As the answer, return precisely the lines from the one containing "U4: LM75A -> BME280" to the final line of the material below, inclusive, and omit every picture.

THE INPUT:

==========

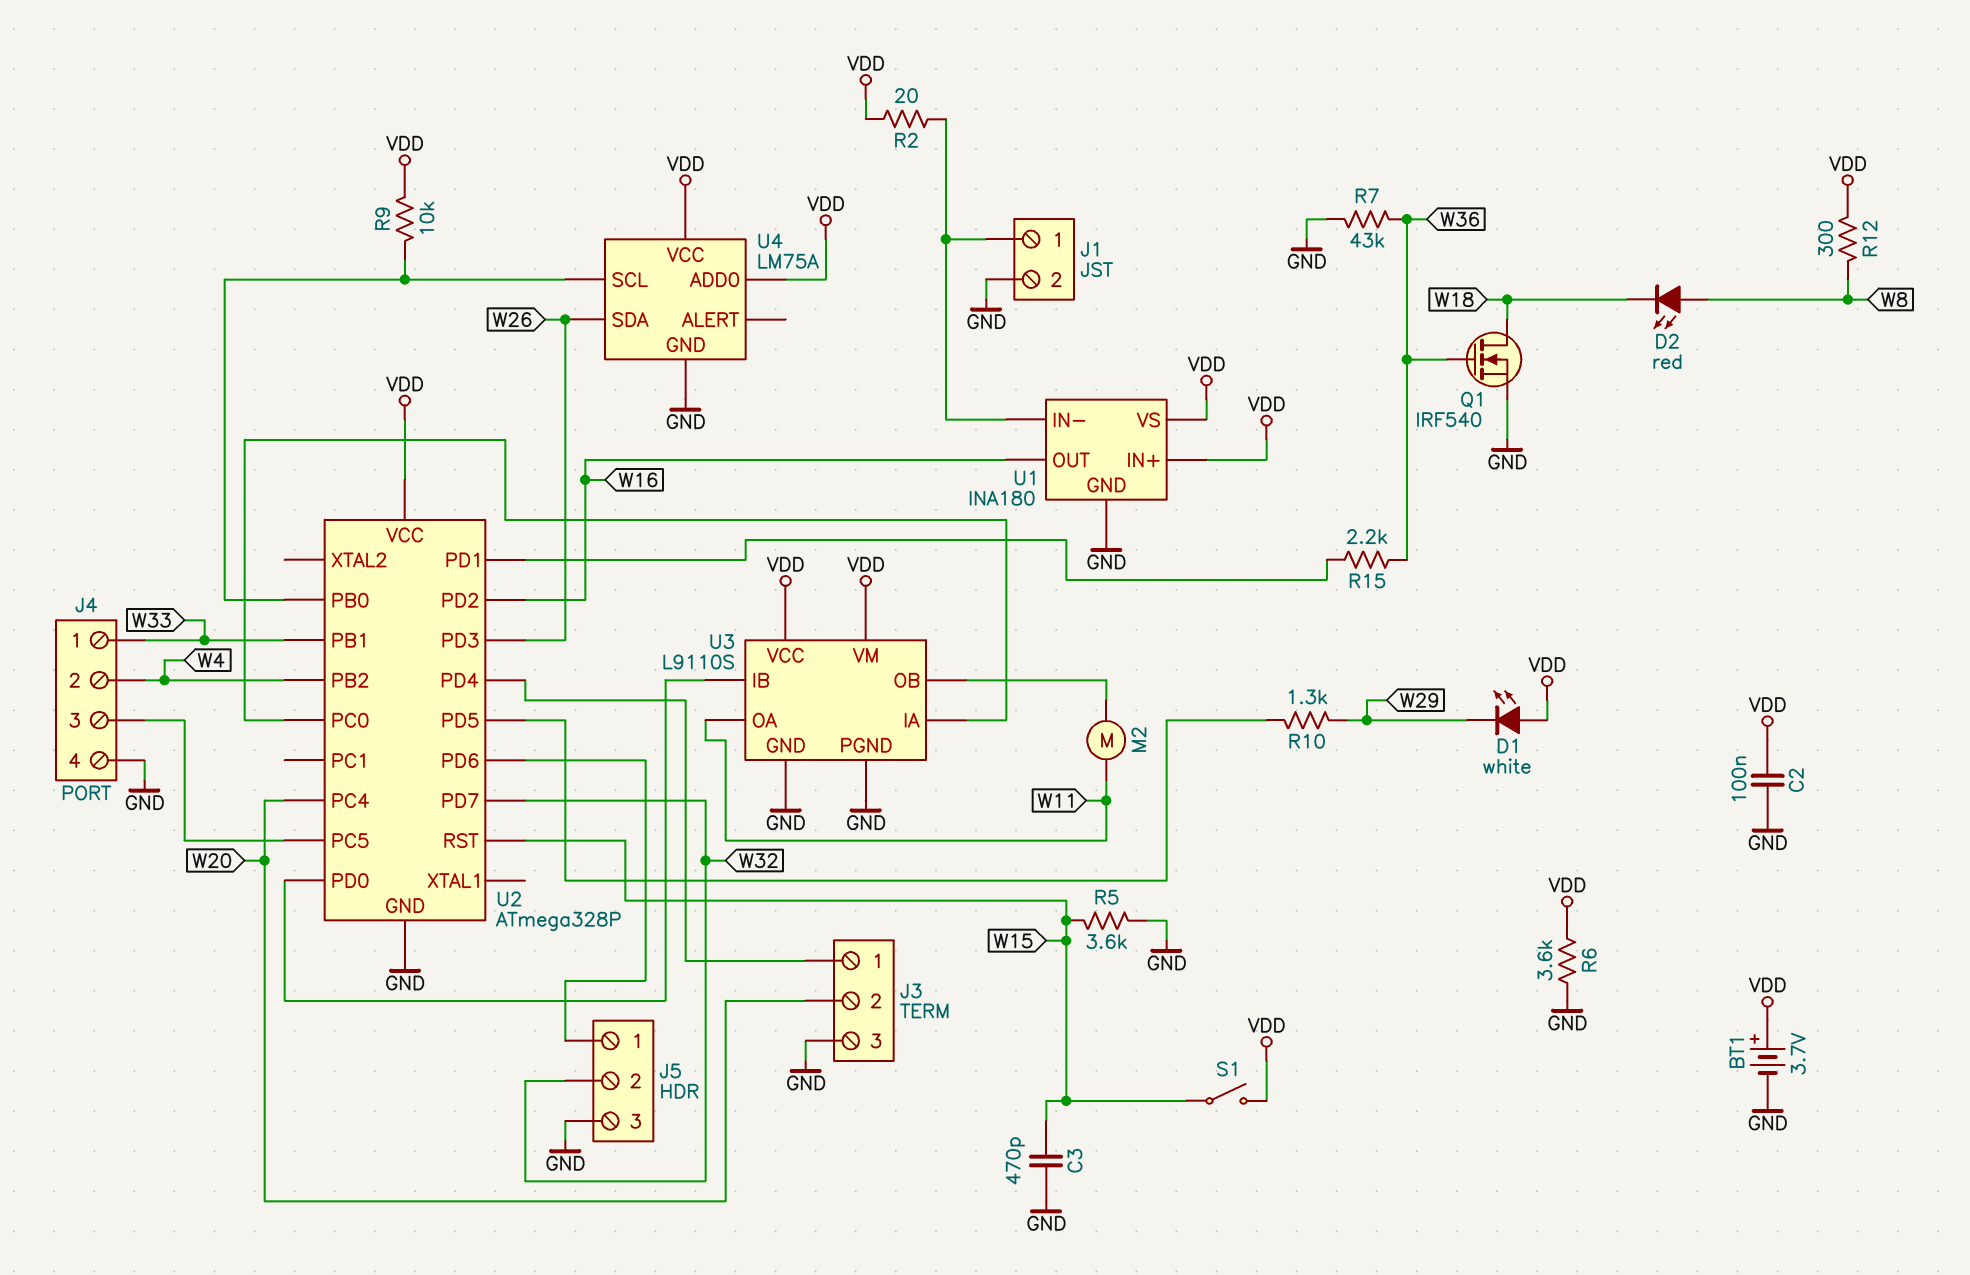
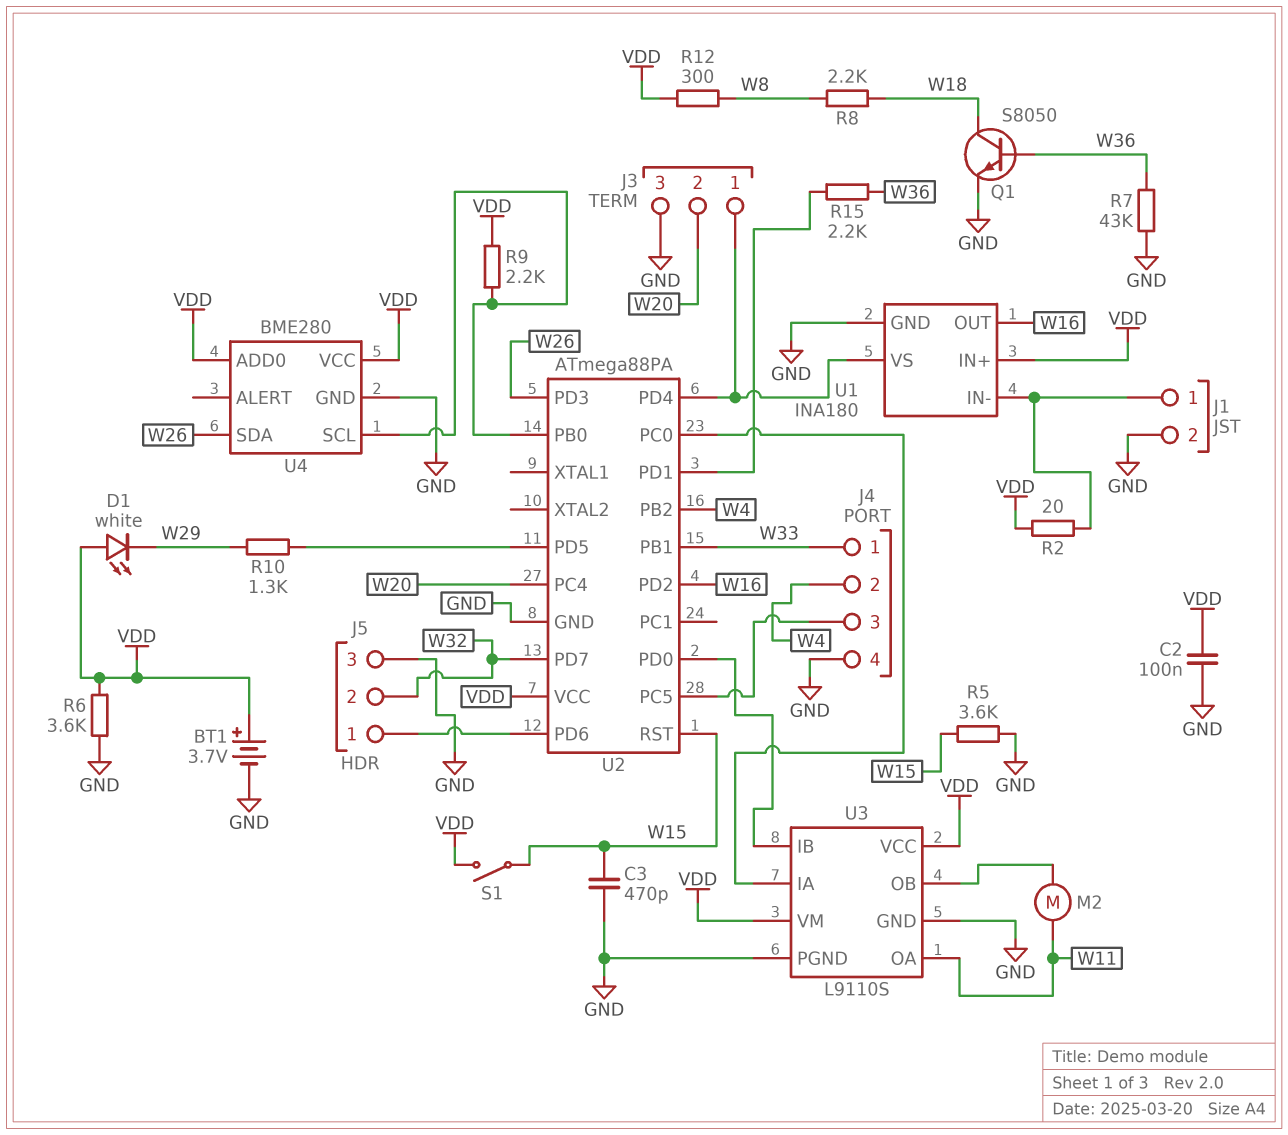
D2: LED red (A W8, K W18) -> none
Q1: NMOS IRF540 (G W36, D W18, S GND) -> NPN S8050 (B W36, C W18, E GND)
R8: none -> 2.2k (W8, W18)
R9: 10k (U2/PB0, VDD) -> 2.2k (U2/PB0, VDD)
U1 pin VS: VDD -> J3/1
U2: ATmega328P -> ATmega88PA
U4: LM75A -> BME280

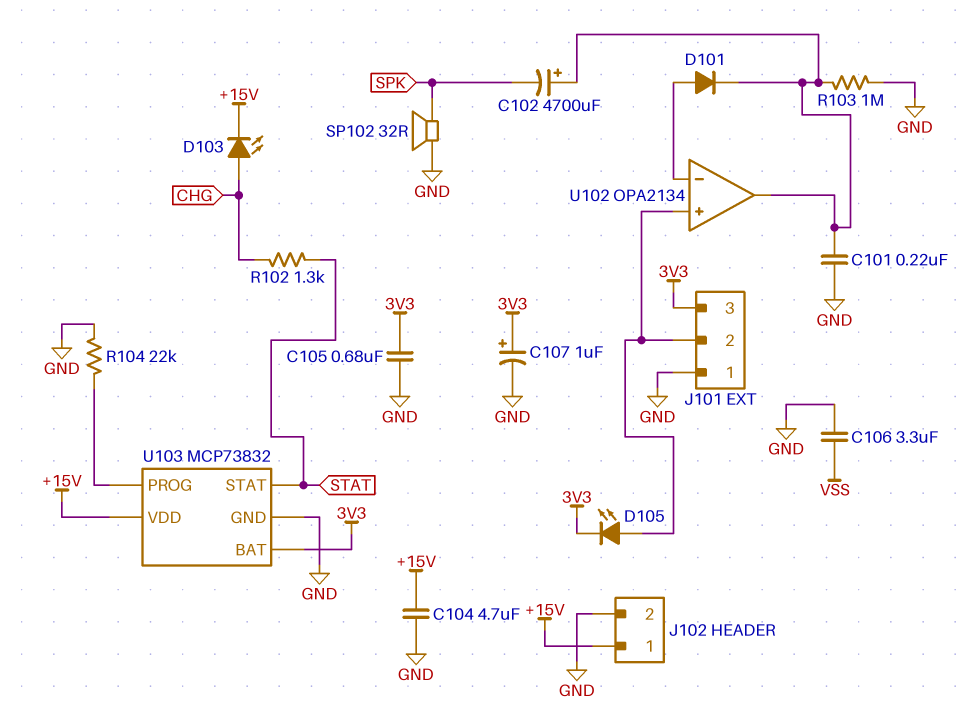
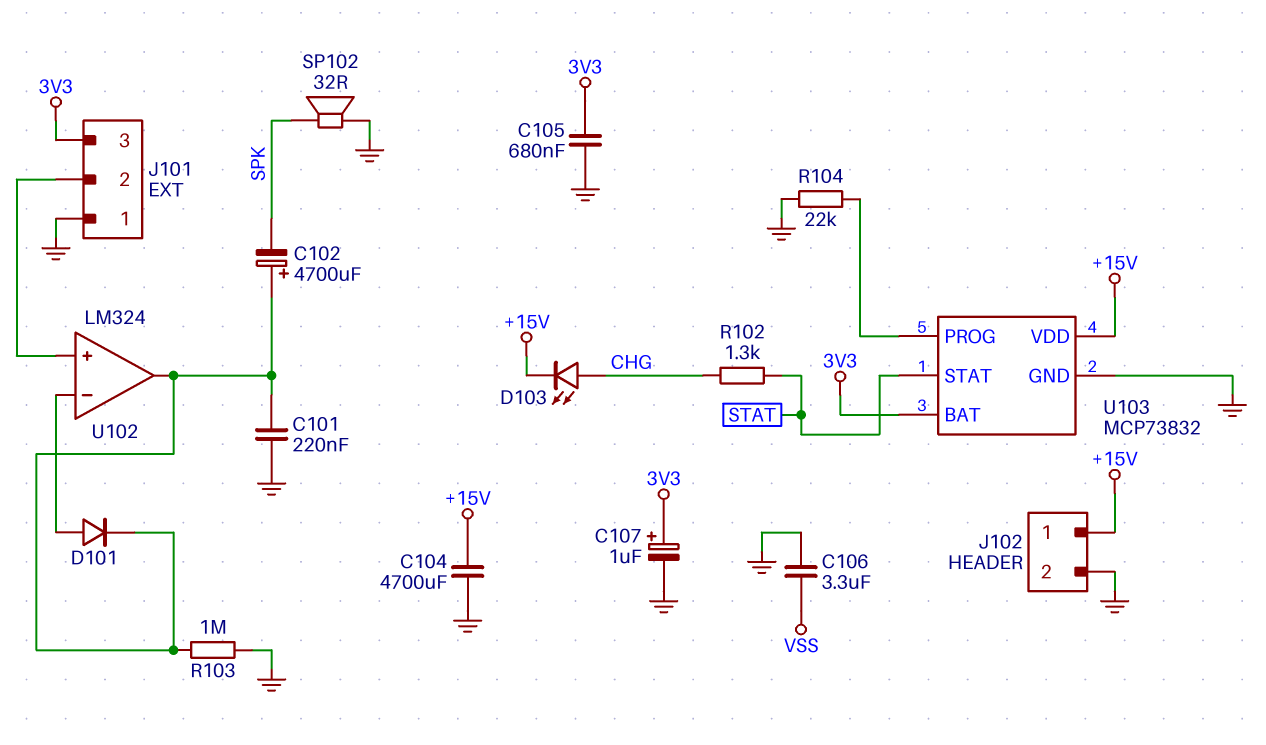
C104: 4.7uF (+15V, GND) -> 4700uF (+15V, GND)
D105: LED (A J101/2, K 3V3) -> none
U102: OPA2134 -> LM324

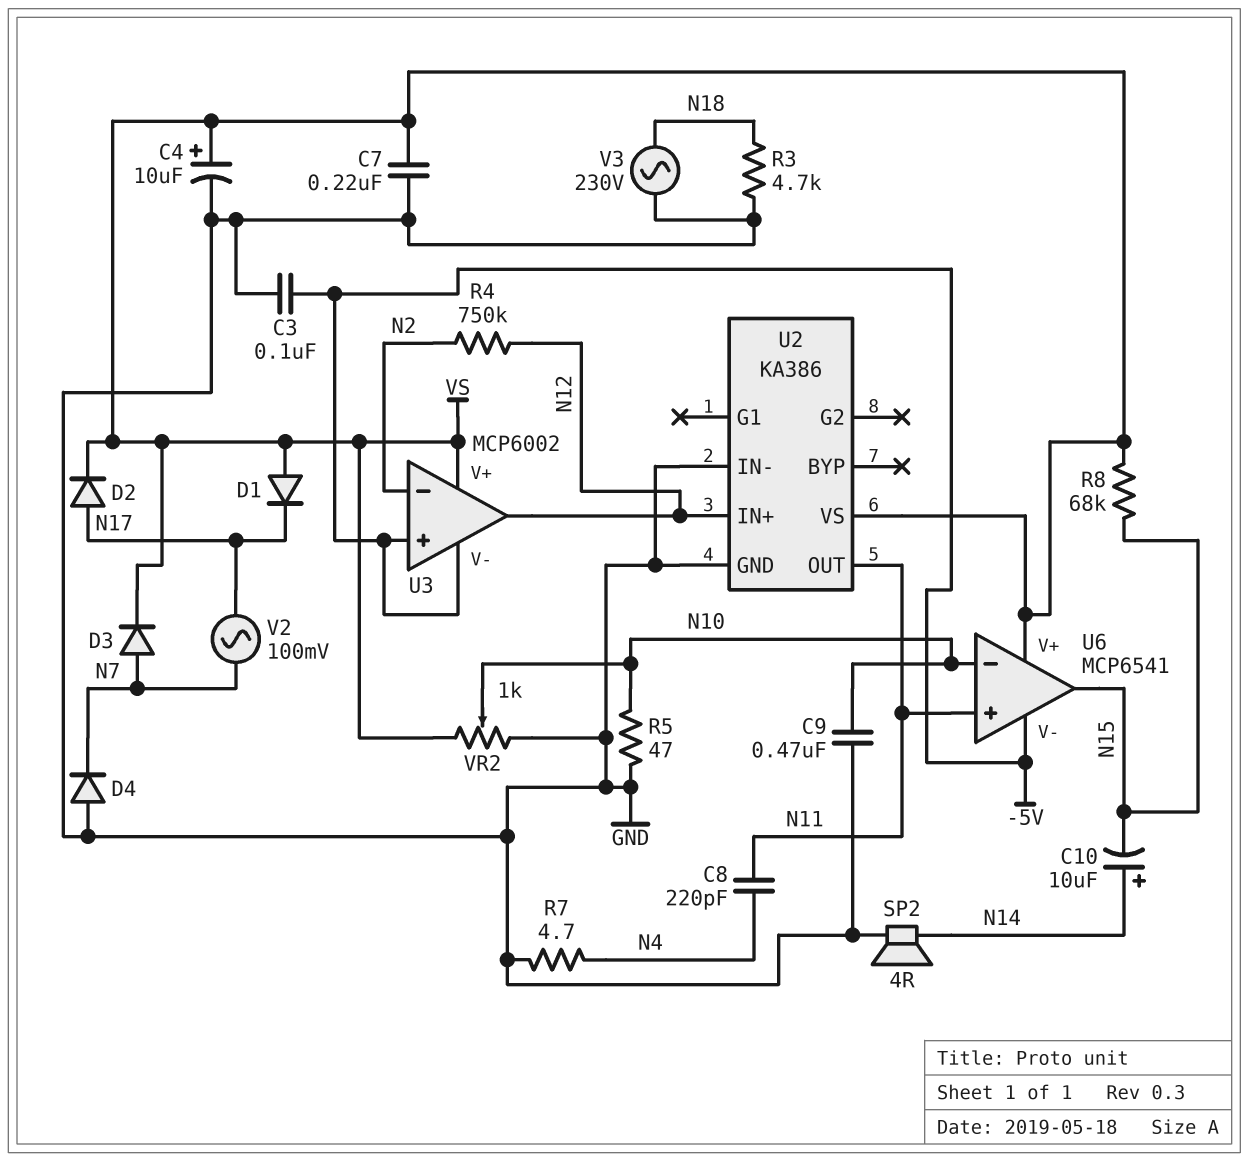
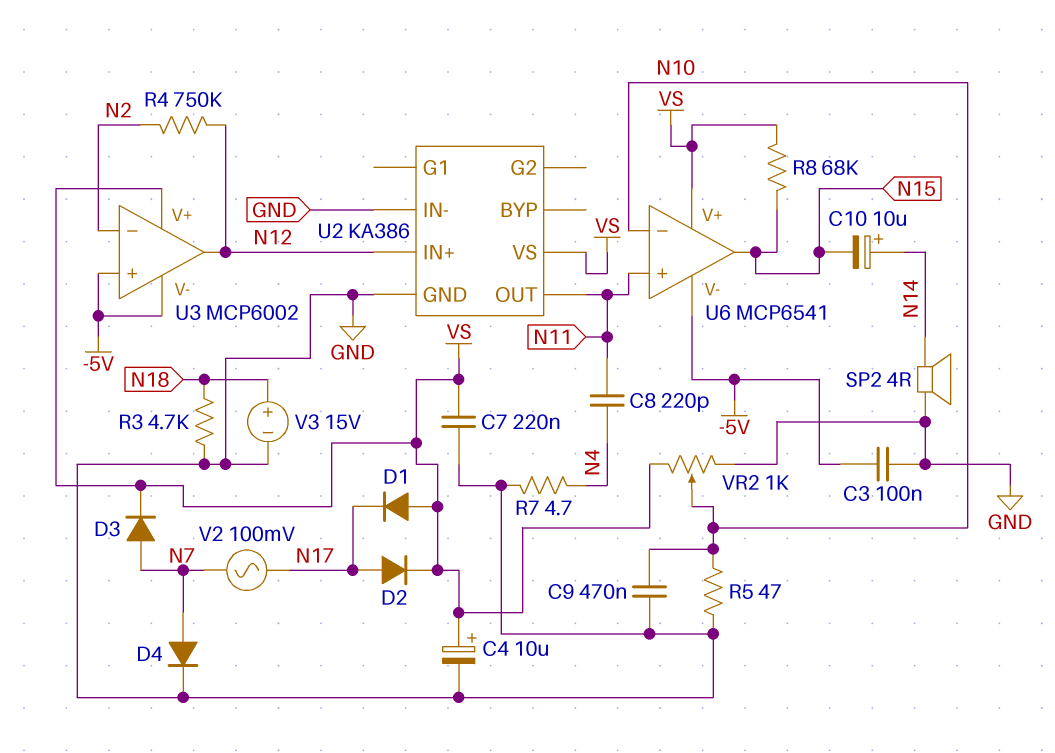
D4: diode (A GND, K N7) -> diode (A N7, K GND)
V3: AC 230V (GND, N18) -> 15V (plus N18, minus GND)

==========

RESULT OF THIS TASK:
U4: LM75A -> BME280

C104: 4.7uF (+15V, GND) -> 4700uF (+15V, GND)
D105: LED (A J101/2, K 3V3) -> none
U102: OPA2134 -> LM324

D4: diode (A GND, K N7) -> diode (A N7, K GND)
V3: AC 230V (GND, N18) -> 15V (plus N18, minus GND)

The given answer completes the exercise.